--- Aim of the task ---
Copy the data below exactly, but not the pictures it contains.
Excerpted records Start Marker
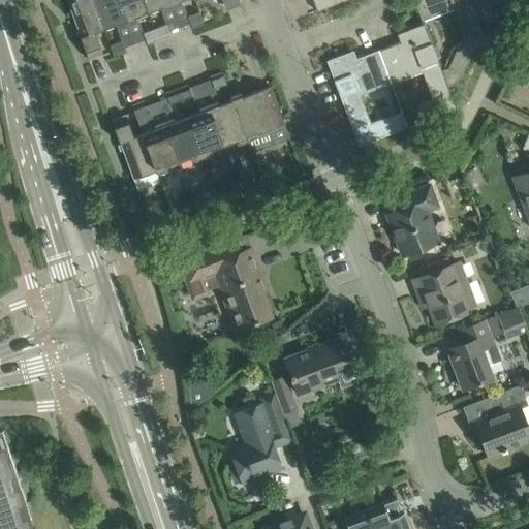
[(95,32),(103,29),(93,0),(67,0),(89,59),(103,55),(95,32)]
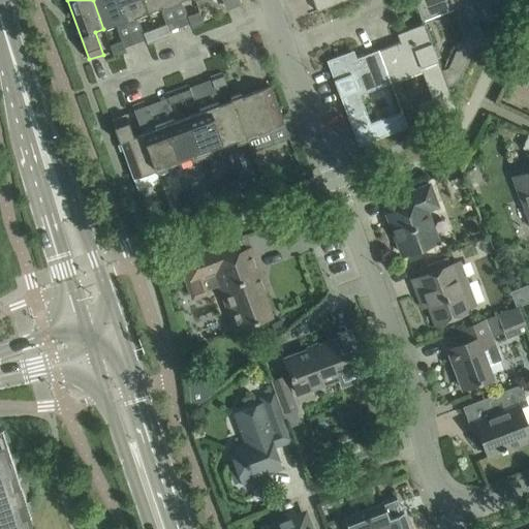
[(118,28),(128,25),(119,0),(93,0),(103,29),(117,24),(118,28)]
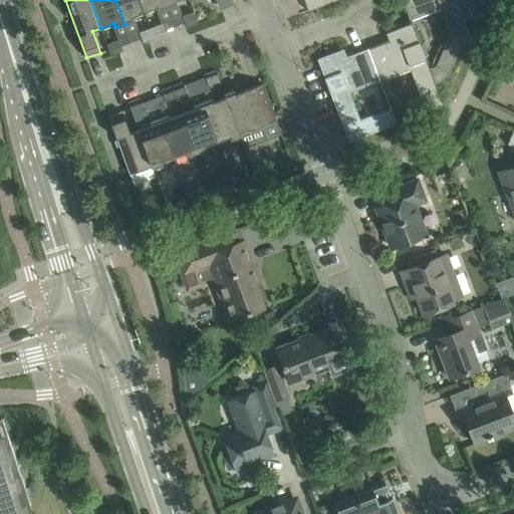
[(132,16),(145,12),(140,0),(115,0),(124,24),(134,20),(132,16)]
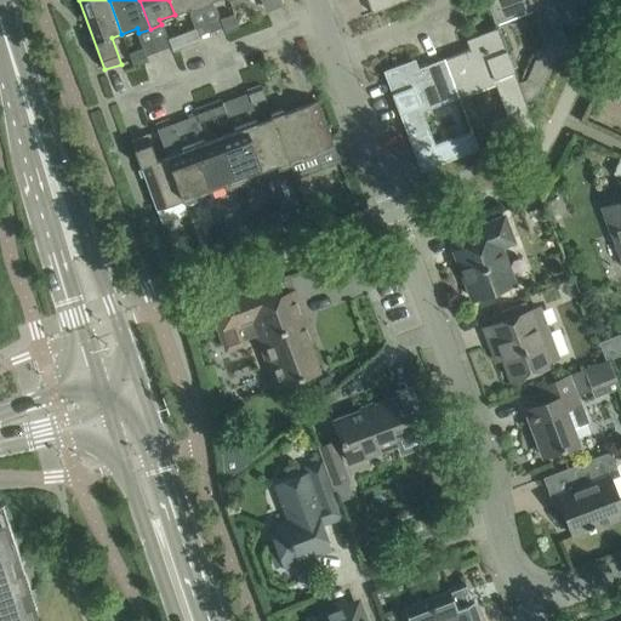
[(192,13),(203,9),(199,0),(169,0),(175,15),(189,9),(192,13)]
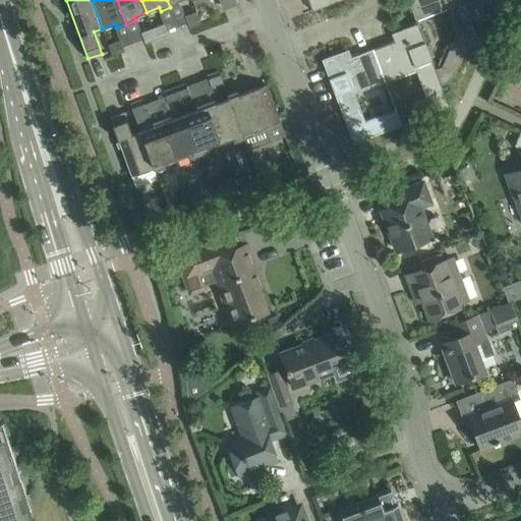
[(307,0),(312,11),(341,0),(307,0)]
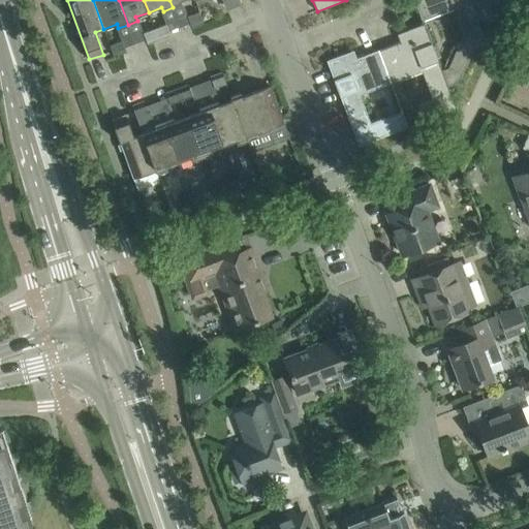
[(447,87),(448,86),(459,82),(473,50),(488,44),(478,21),(470,0),(413,0),(424,24),(447,87)]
Excerpted records End Marker
--- Result ---
[(95,32),(103,29),(93,0),(67,0),(89,59),(103,55),(95,32)]
[(118,28),(128,25),(119,0),(93,0),(103,29),(117,24),(118,28)]
[(132,16),(145,12),(140,0),(115,0),(124,24),(134,20),(132,16)]
[(192,13),(203,9),(199,0),(169,0),(175,15),(189,9),(192,13)]
[(307,0),(312,11),(341,0),(307,0)]
[(447,87),(448,86),(459,82),(473,50),(488,44),(478,21),(470,0),(413,0),(424,24),(447,87)]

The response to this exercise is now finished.